• **Input**
○ ○ ○ ○ ○ ○ ○
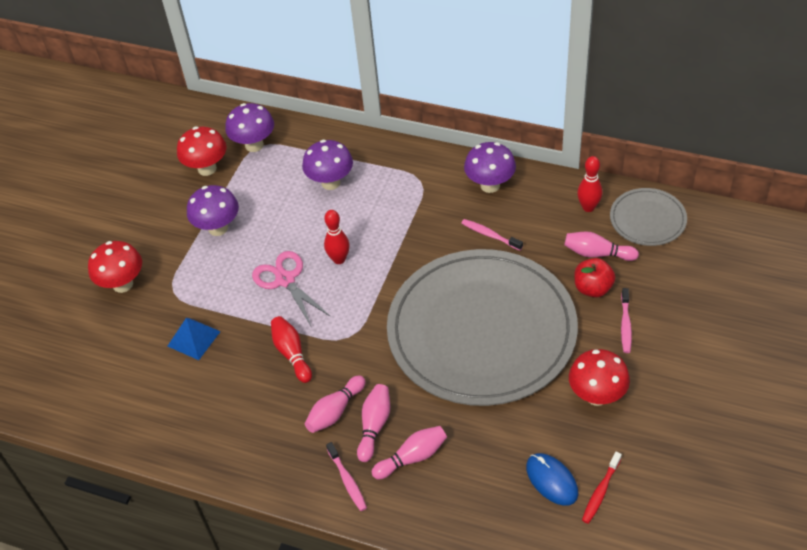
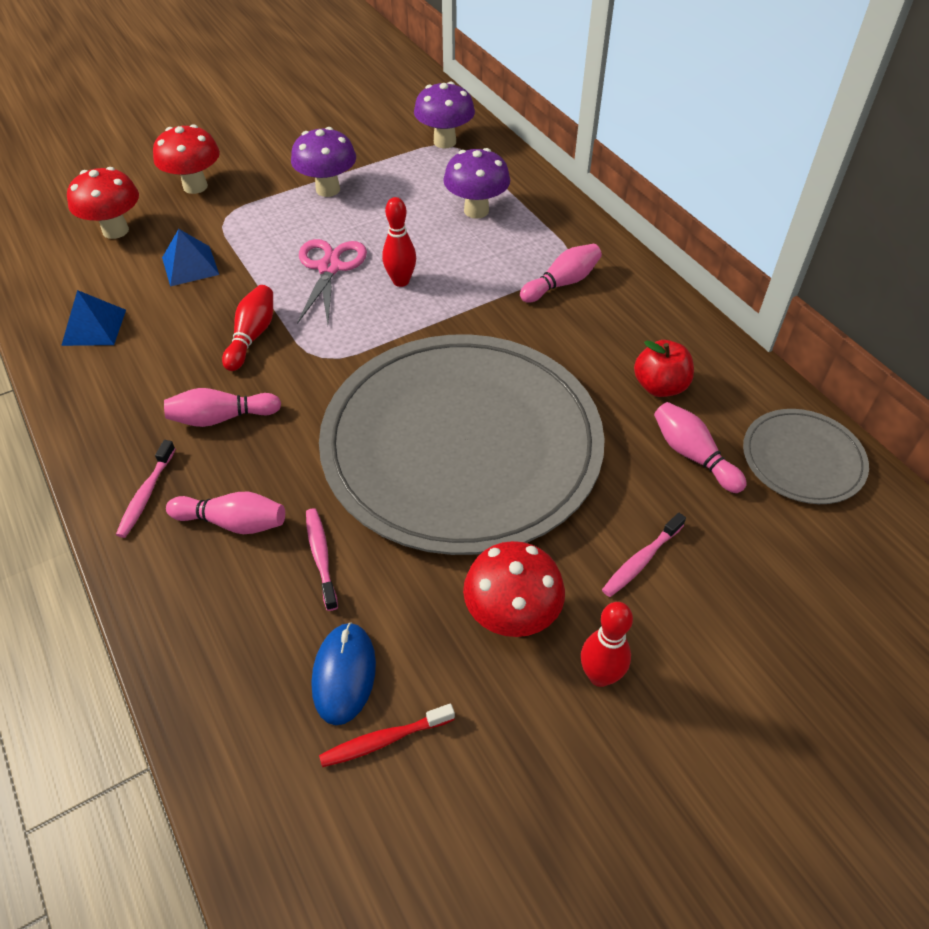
camera: 35 degrees right, 0 degrees up
(184, 418) = (94, 327): none -> blue pyramid
(207, 168) = (380, 138): red mushroom -> red mushroom (115, 231)
(374, 426) = (238, 460): pink bowling pin -> pink bowling pin (562, 283)
(490, 185) = (641, 307): purple mushroom -> none
(490, 235) = (584, 355): pink toothbrush -> pink toothbrush (321, 556)
(588, 207) = (736, 399): red bowling pin -> red bowling pin (600, 676)
(593, 288) = (644, 490): red apple -> red apple (660, 386)

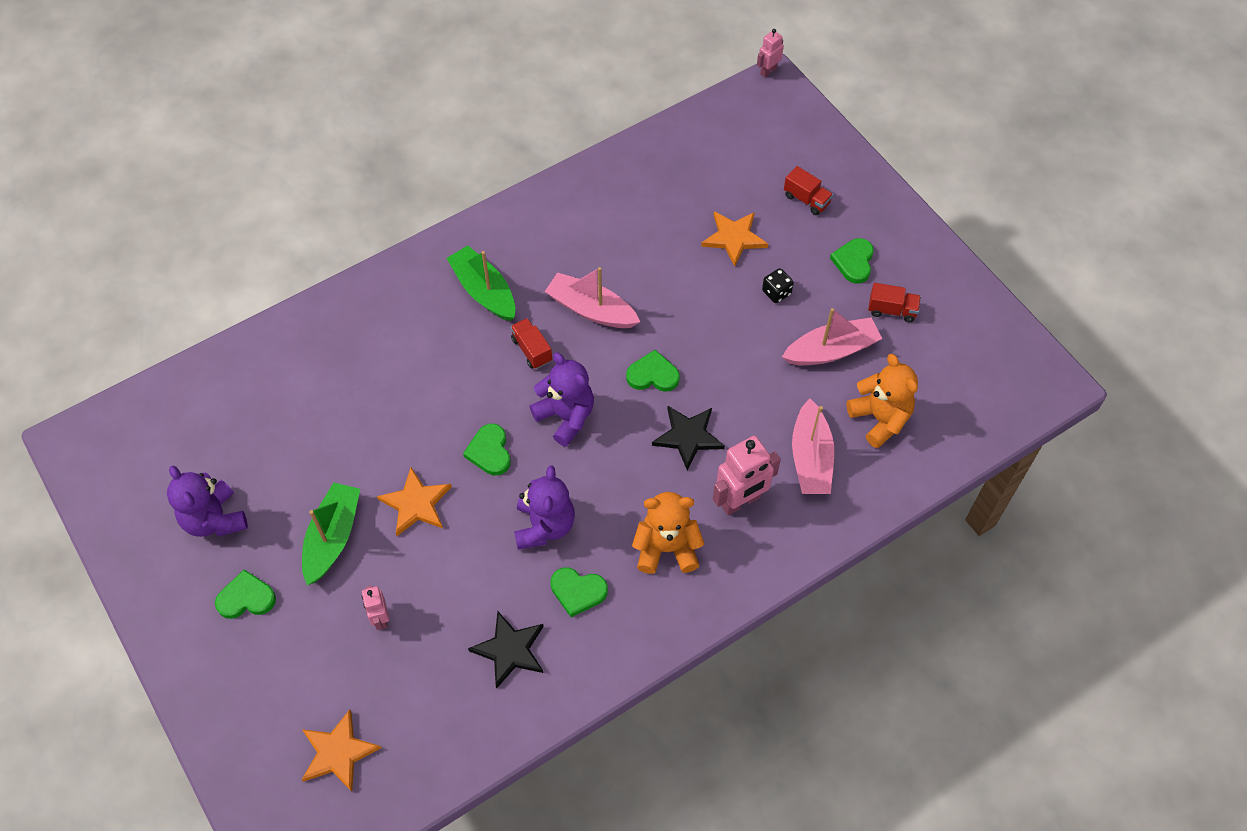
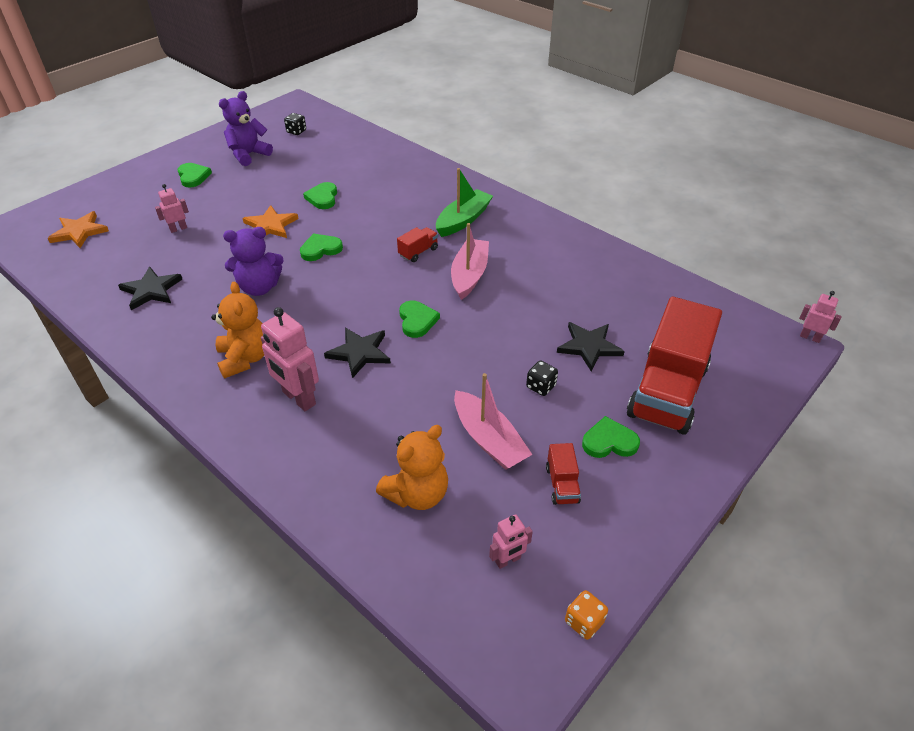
camera: 75 degrees right, 15 degrees down
(172, 449) = (296, 131): none -> black dice
(333, 537) = (240, 198): green boat -> none
(566, 417) = (361, 280): purple teddy bear -> none
(578, 591) = (201, 315): green heart -> green heart (322, 198)
(734, 238) = (589, 346): orange star -> black star
(806, 199) = (667, 391): red truck -> red truck, size x2.46
(810, 458) = (356, 442): pink boat -> none
(957, 368) = (508, 560): none -> pink robot
(1016, 334) = (584, 622): none -> orange dice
○ ○ ○ ○ ○ ○ ○
The lines to reproduce run from the line containing "(172, 449) = (296, 131): none -> black dice" to the end of the listing; write them out exactly and add nothing.

• **Answer area**
(172, 449) = (296, 131): none -> black dice
(333, 537) = (240, 198): green boat -> none
(566, 417) = (361, 280): purple teddy bear -> none
(578, 591) = (201, 315): green heart -> green heart (322, 198)
(734, 238) = (589, 346): orange star -> black star
(806, 199) = (667, 391): red truck -> red truck, size x2.46
(810, 458) = (356, 442): pink boat -> none
(957, 368) = (508, 560): none -> pink robot
(1016, 334) = (584, 622): none -> orange dice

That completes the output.